■ Extracted data
=====
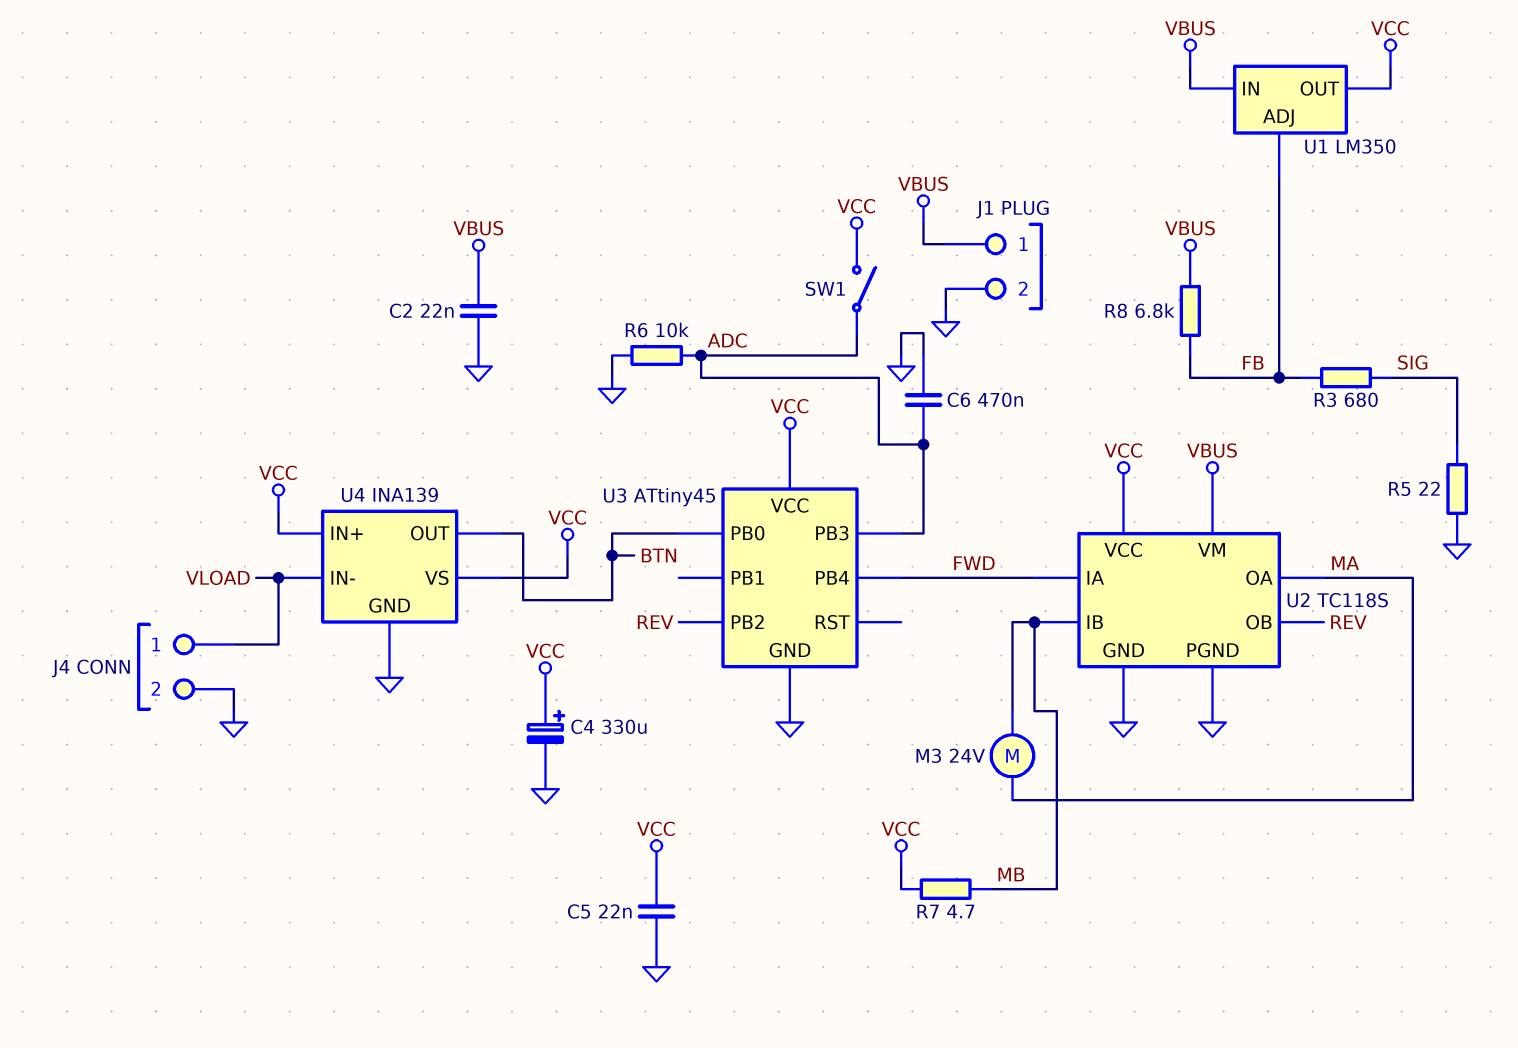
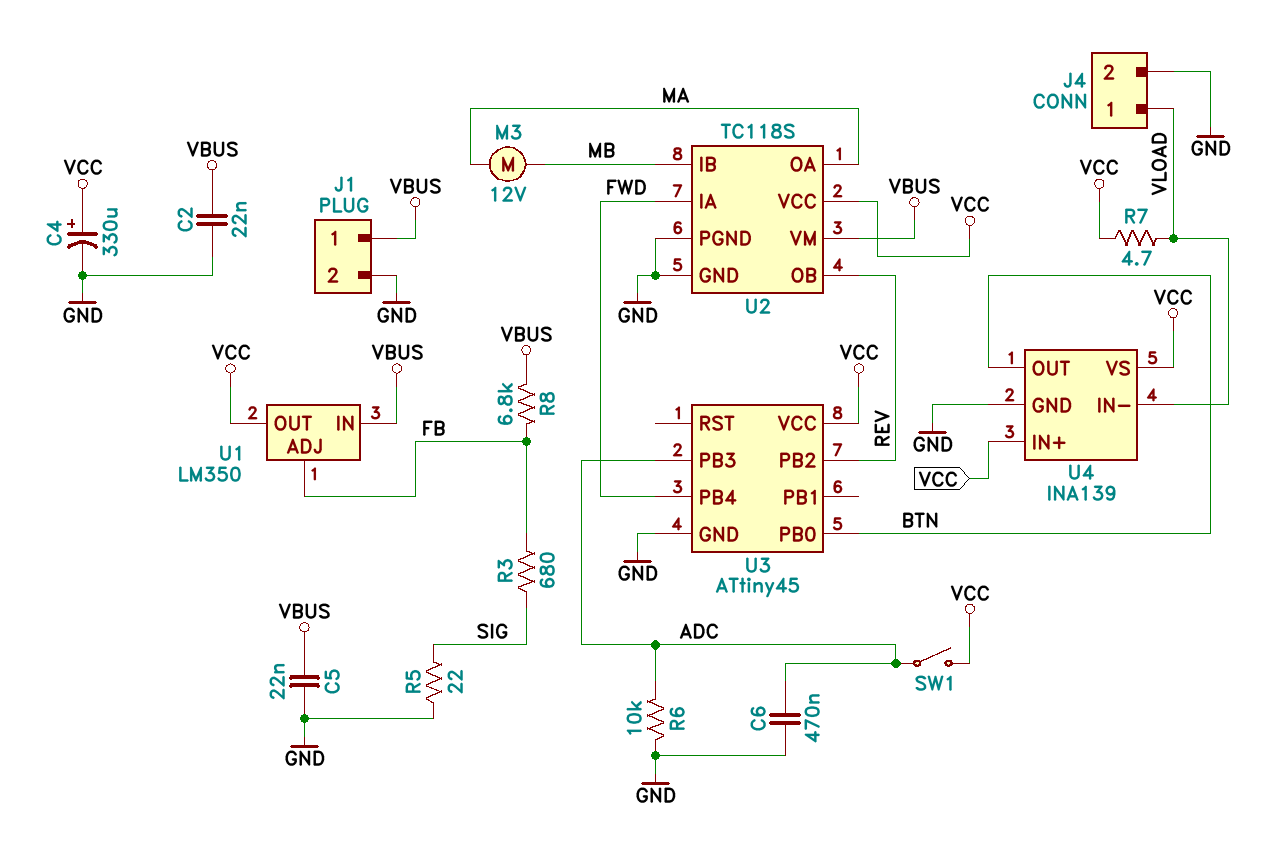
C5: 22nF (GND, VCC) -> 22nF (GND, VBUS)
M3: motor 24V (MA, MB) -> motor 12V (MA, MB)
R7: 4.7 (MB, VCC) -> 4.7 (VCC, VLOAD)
=====
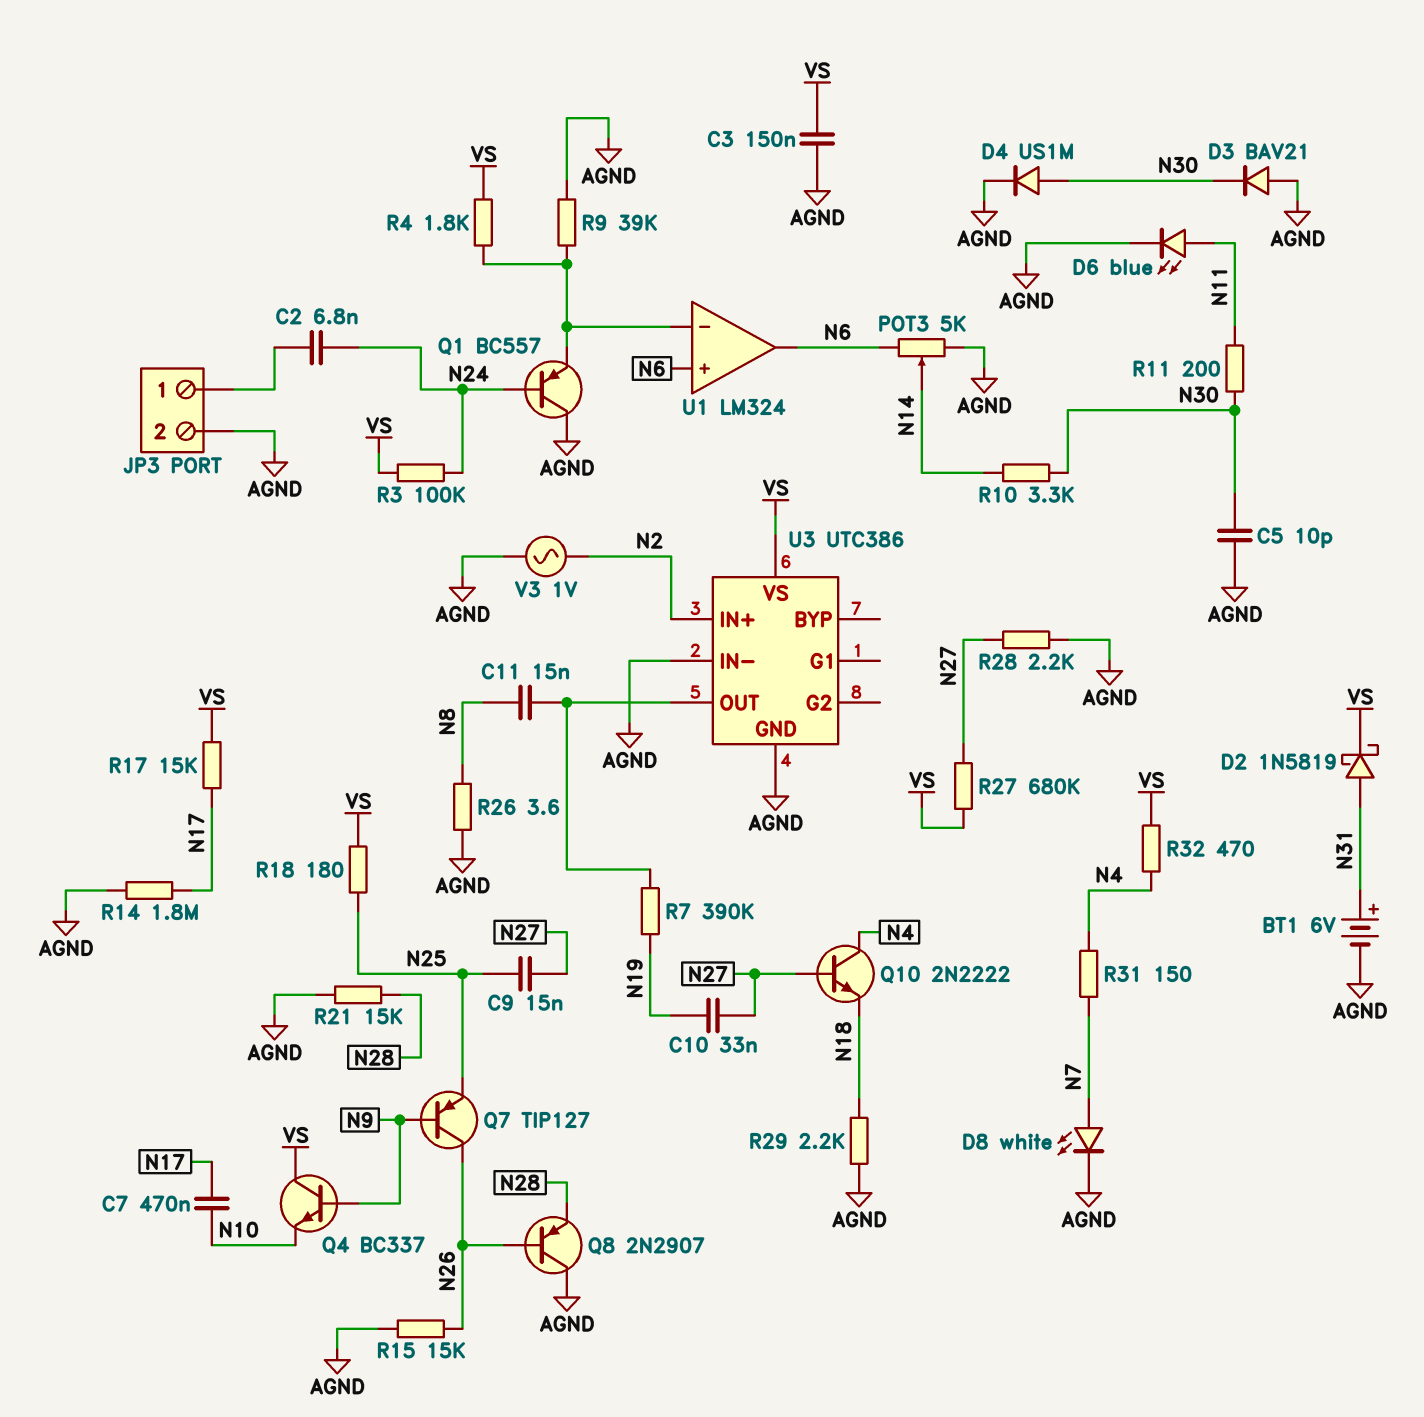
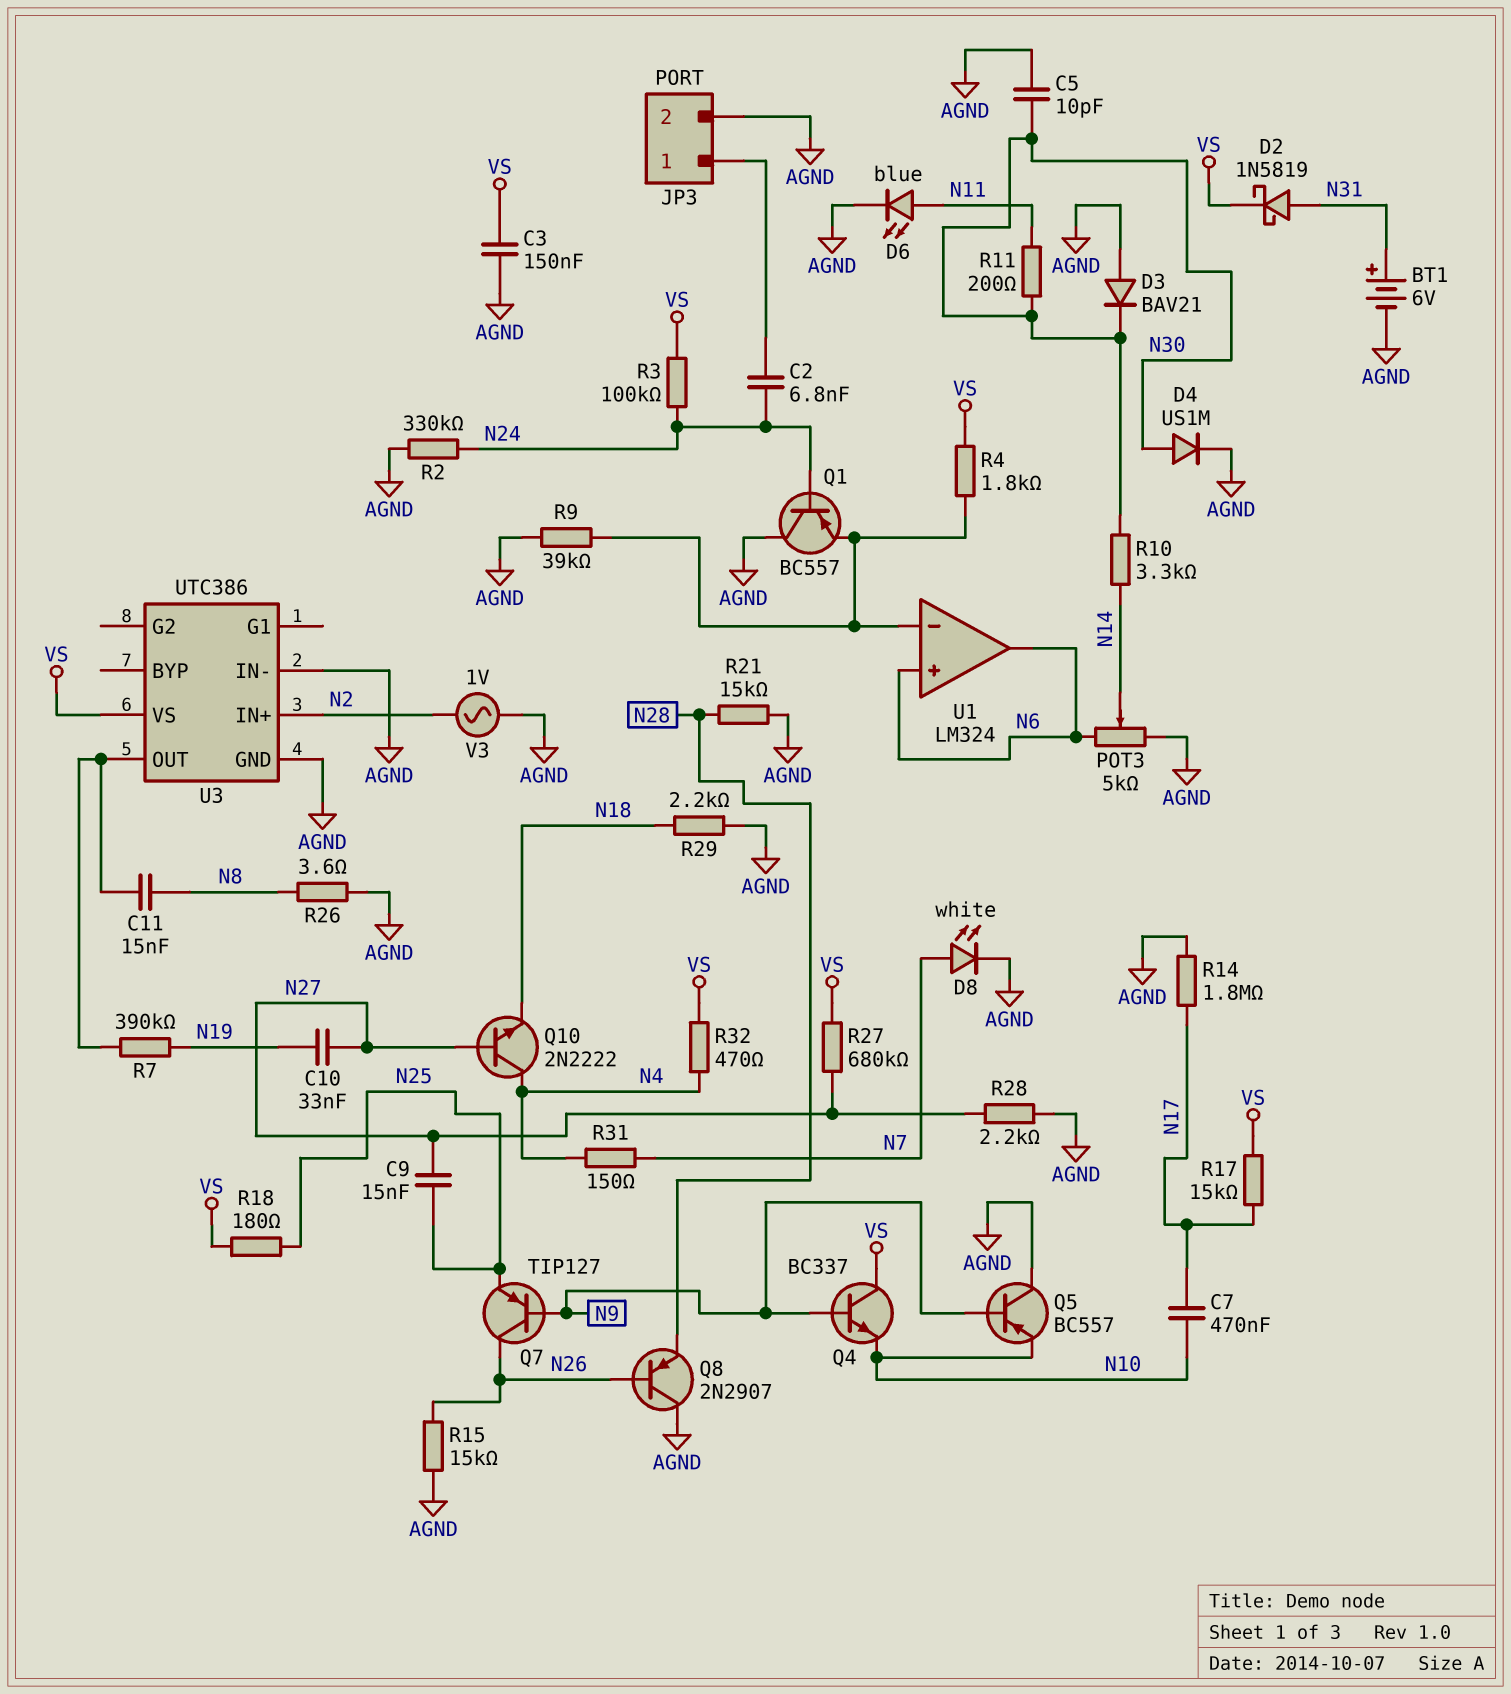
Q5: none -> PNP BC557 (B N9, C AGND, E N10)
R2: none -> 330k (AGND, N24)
=====
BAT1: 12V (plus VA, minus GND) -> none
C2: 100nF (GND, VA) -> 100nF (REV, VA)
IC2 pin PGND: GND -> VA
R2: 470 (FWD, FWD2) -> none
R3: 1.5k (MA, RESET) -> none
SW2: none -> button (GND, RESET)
=====
■ What you need to do
Look above for the line holding "C5: 22nF (GND, VCC) -> 22nF (GND, VBUS)" and the line holding "R7: 4.7 (MB, VCC) -> 4.7 (VCC, VLOAD)". Retype both, and every line between them, word for word and nothing else.

■ Written response
C5: 22nF (GND, VCC) -> 22nF (GND, VBUS)
M3: motor 24V (MA, MB) -> motor 12V (MA, MB)
R7: 4.7 (MB, VCC) -> 4.7 (VCC, VLOAD)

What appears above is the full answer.